::: GIVEN RECORDS

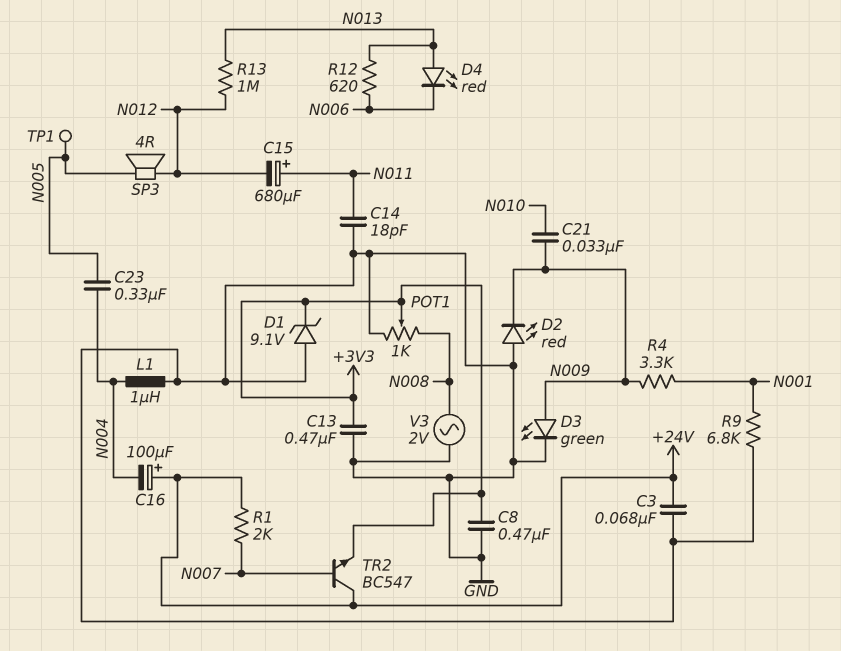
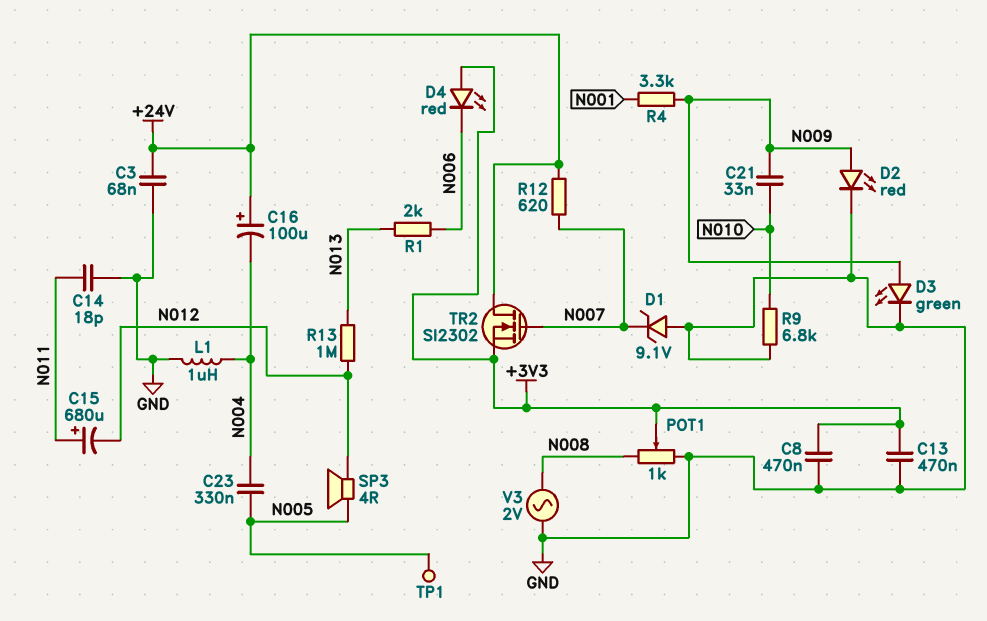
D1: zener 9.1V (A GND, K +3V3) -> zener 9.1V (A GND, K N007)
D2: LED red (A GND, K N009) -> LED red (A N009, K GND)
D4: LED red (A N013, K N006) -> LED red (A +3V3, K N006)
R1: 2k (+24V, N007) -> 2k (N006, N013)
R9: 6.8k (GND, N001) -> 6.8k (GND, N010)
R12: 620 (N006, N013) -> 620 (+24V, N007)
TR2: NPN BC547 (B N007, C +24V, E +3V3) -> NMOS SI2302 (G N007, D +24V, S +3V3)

::::::
::: GIVEN RECORDS

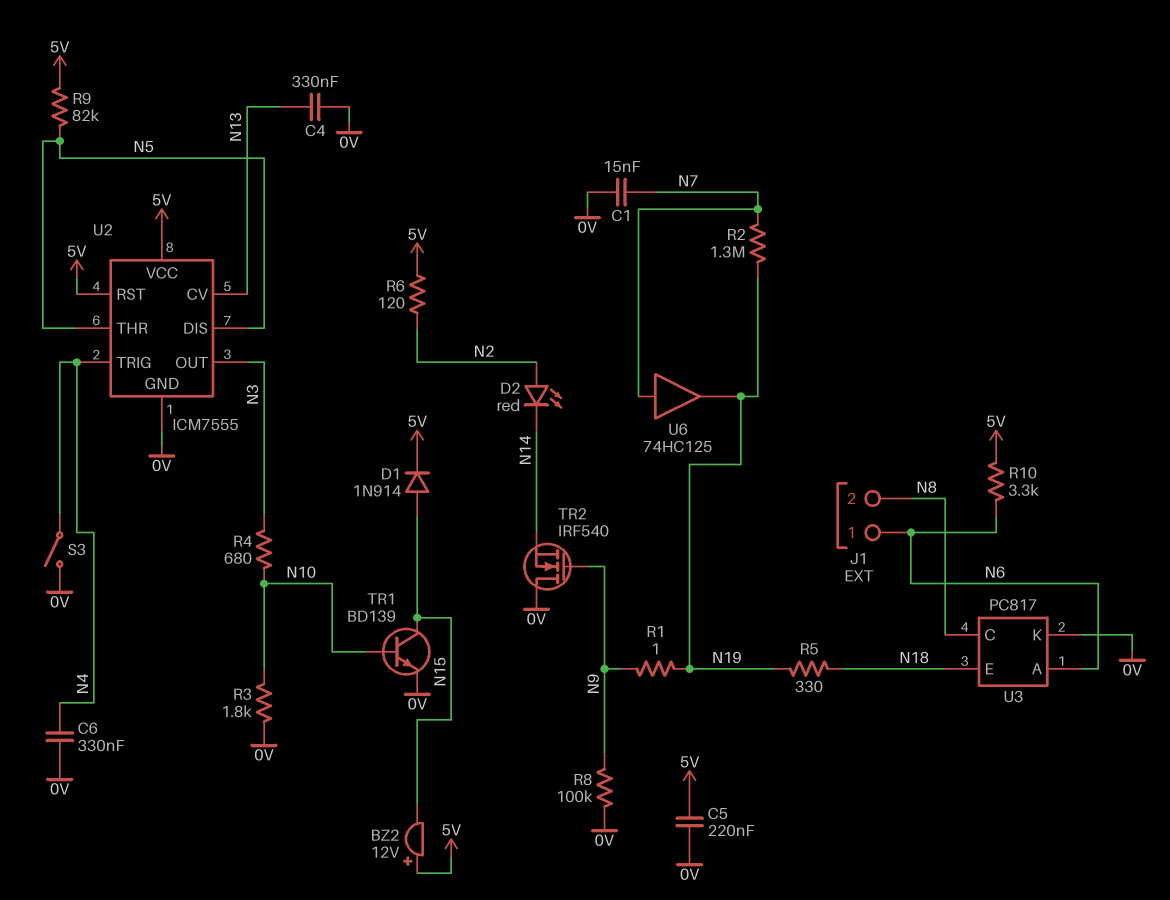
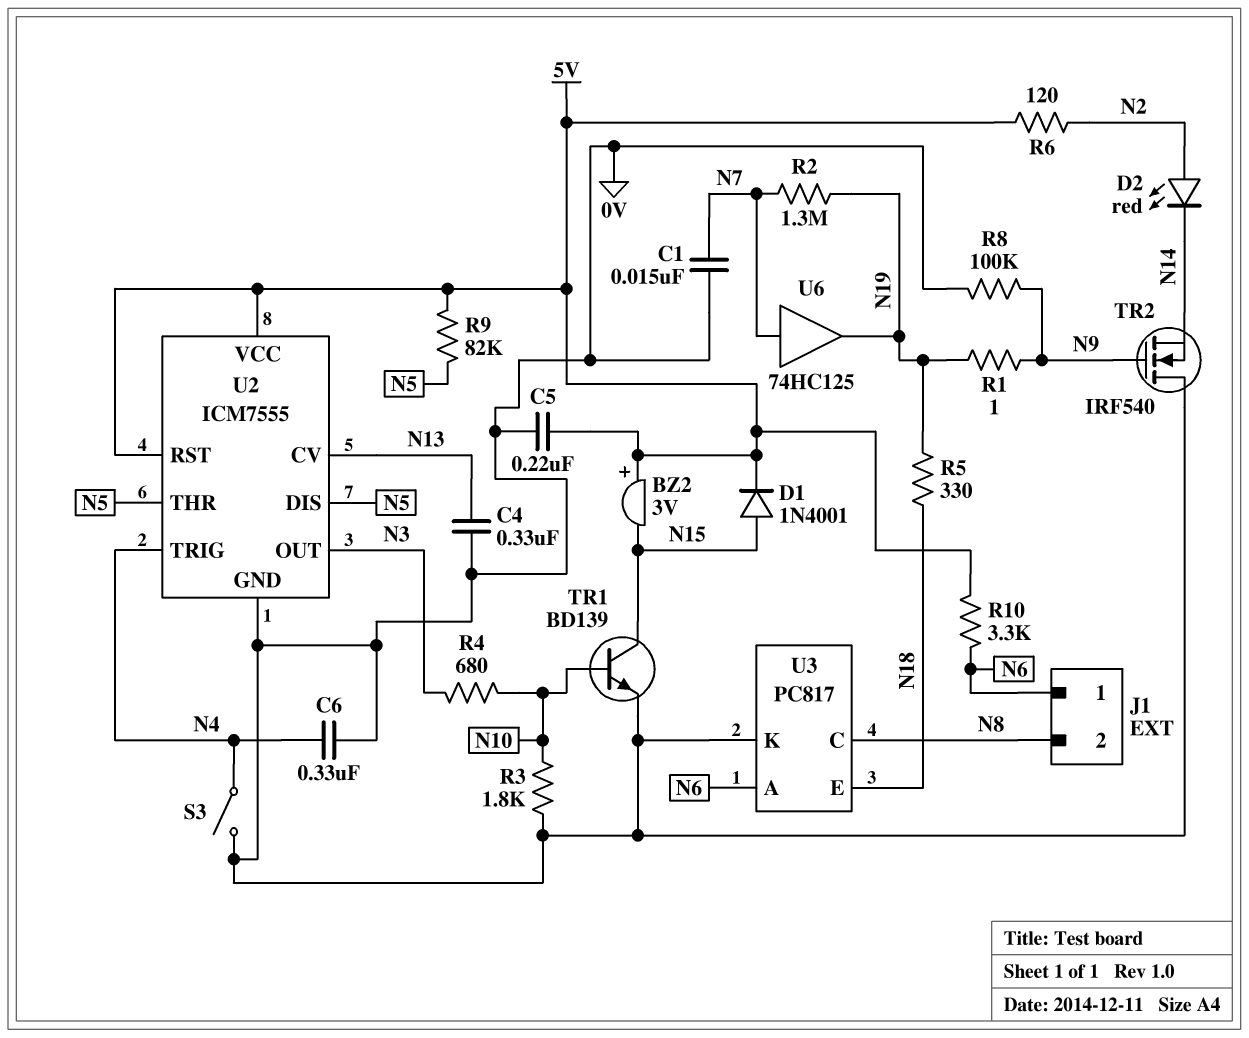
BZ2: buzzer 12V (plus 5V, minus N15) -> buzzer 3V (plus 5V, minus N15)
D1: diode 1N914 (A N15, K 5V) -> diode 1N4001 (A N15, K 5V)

::::::

» **PROBLEM TO SOLVE**: Print exactly the lines of the listing above starting at the line containing "D2: LED red" and ending at the line containing "TR2: NPN BC547", both included.

» **REPLY TO THE TASK**:
D2: LED red (A GND, K N009) -> LED red (A N009, K GND)
D4: LED red (A N013, K N006) -> LED red (A +3V3, K N006)
R1: 2k (+24V, N007) -> 2k (N006, N013)
R9: 6.8k (GND, N001) -> 6.8k (GND, N010)
R12: 620 (N006, N013) -> 620 (+24V, N007)
TR2: NPN BC547 (B N007, C +24V, E +3V3) -> NMOS SI2302 (G N007, D +24V, S +3V3)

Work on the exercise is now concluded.